__DIRECTIONS__:
The expected answer is the set of lines in the data below between the line holding "none -> cyan brick J4:J5 level 2" and the line holding "none -> red brick K1:L1 level 3", inclusive, written out exactly.

[Stored dataset items]
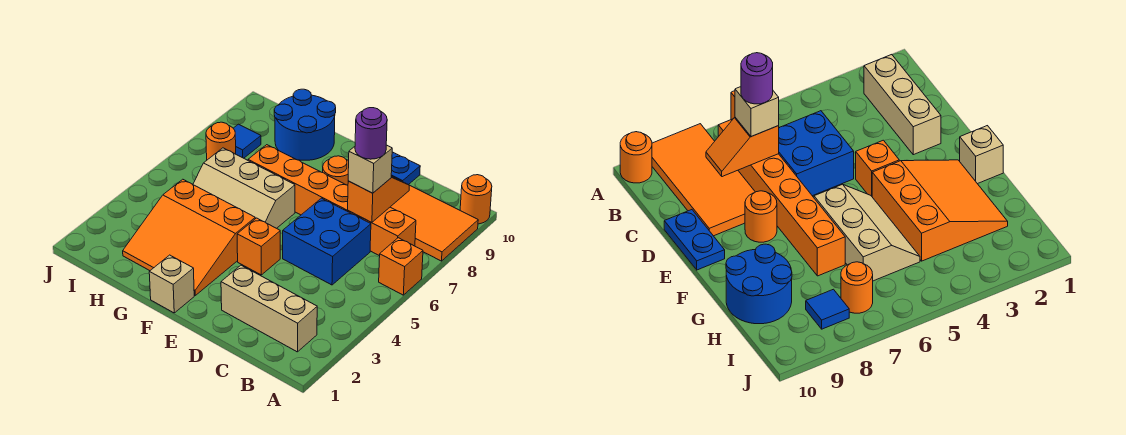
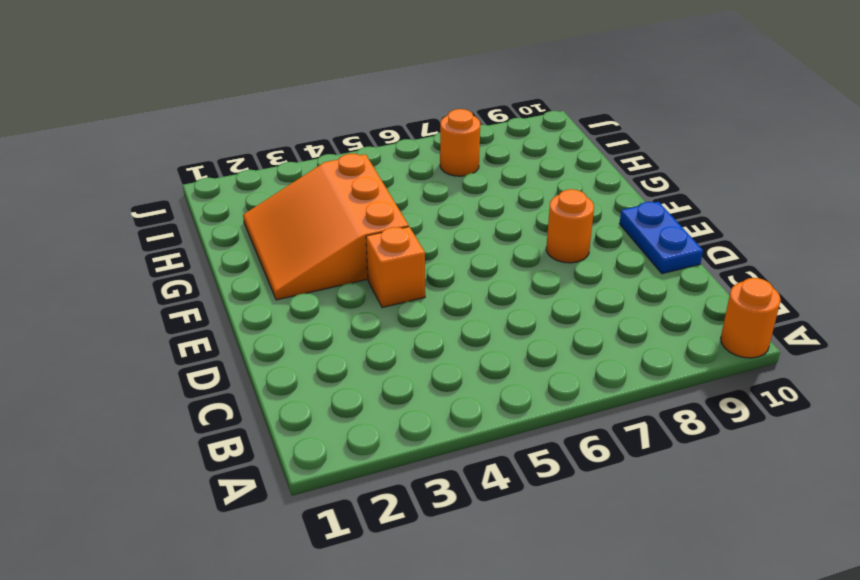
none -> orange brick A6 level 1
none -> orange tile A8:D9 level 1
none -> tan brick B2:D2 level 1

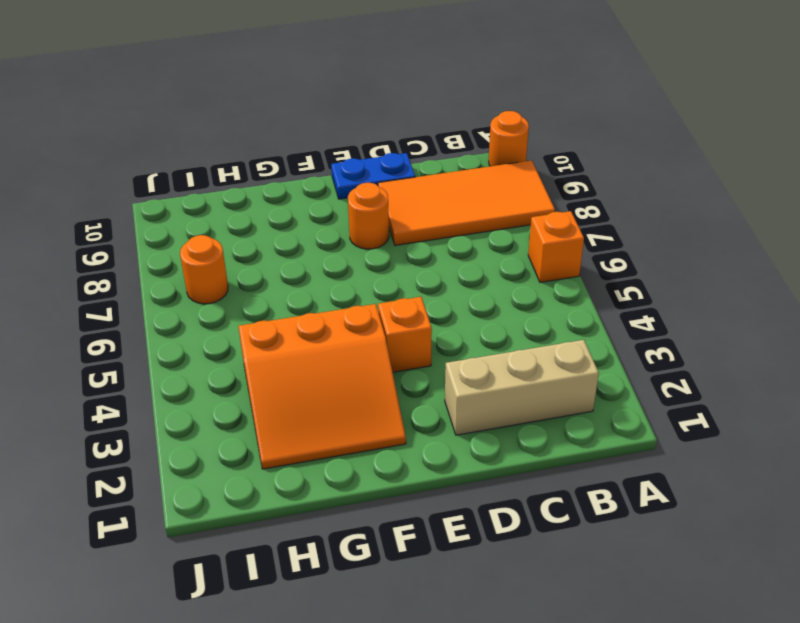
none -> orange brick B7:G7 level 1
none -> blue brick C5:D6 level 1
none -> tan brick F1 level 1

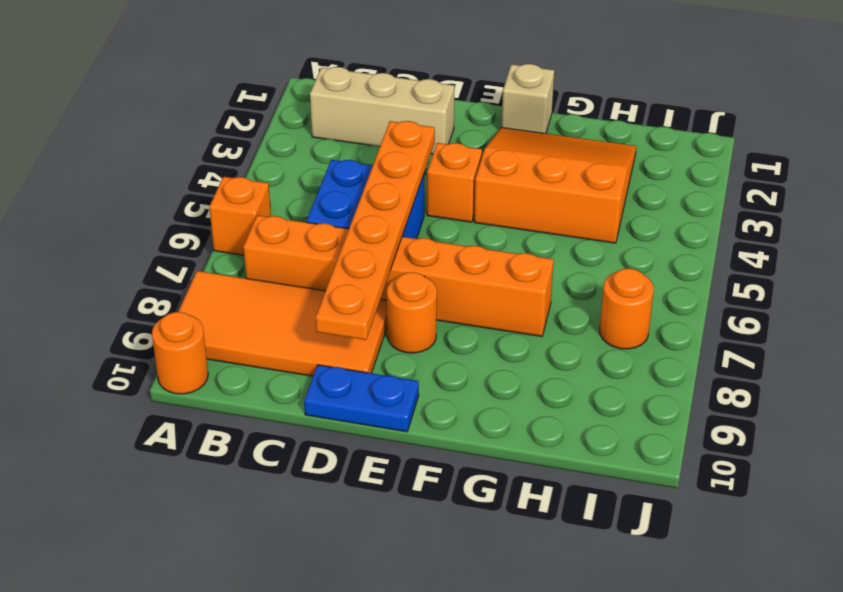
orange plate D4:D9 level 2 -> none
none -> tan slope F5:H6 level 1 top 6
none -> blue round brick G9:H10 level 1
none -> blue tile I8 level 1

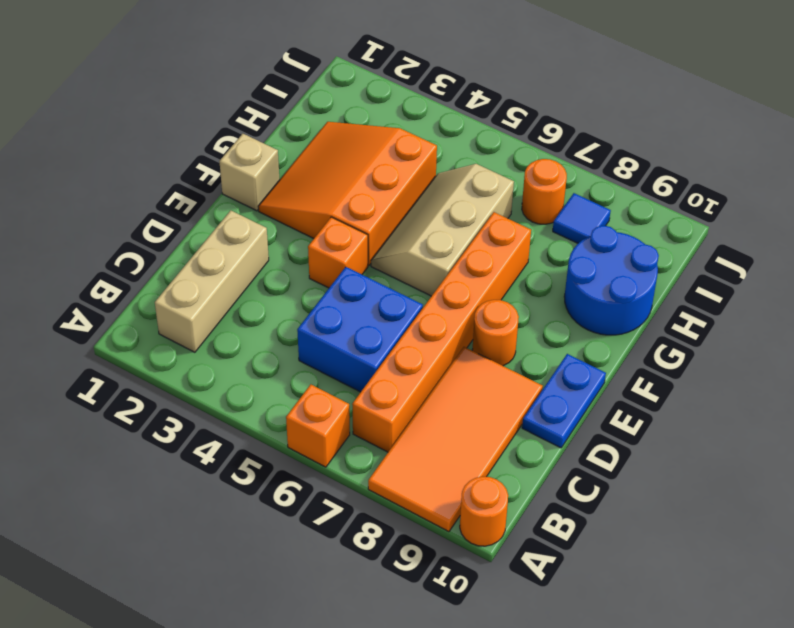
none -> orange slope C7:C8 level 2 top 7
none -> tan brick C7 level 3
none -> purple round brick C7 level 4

---

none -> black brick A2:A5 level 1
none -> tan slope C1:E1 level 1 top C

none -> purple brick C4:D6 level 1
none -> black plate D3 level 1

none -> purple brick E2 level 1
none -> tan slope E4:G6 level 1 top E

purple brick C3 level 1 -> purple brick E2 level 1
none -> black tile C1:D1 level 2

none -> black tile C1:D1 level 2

--

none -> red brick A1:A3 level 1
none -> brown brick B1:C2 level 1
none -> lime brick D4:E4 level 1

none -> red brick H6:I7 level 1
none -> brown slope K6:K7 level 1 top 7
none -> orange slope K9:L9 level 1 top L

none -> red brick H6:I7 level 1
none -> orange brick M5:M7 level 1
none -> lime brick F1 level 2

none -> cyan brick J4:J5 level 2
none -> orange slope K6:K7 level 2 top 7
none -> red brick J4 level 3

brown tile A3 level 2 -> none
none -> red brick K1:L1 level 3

__RESPONSE TO THE TASK__:
none -> cyan brick J4:J5 level 2
none -> orange slope K6:K7 level 2 top 7
none -> red brick J4 level 3

brown tile A3 level 2 -> none
none -> red brick K1:L1 level 3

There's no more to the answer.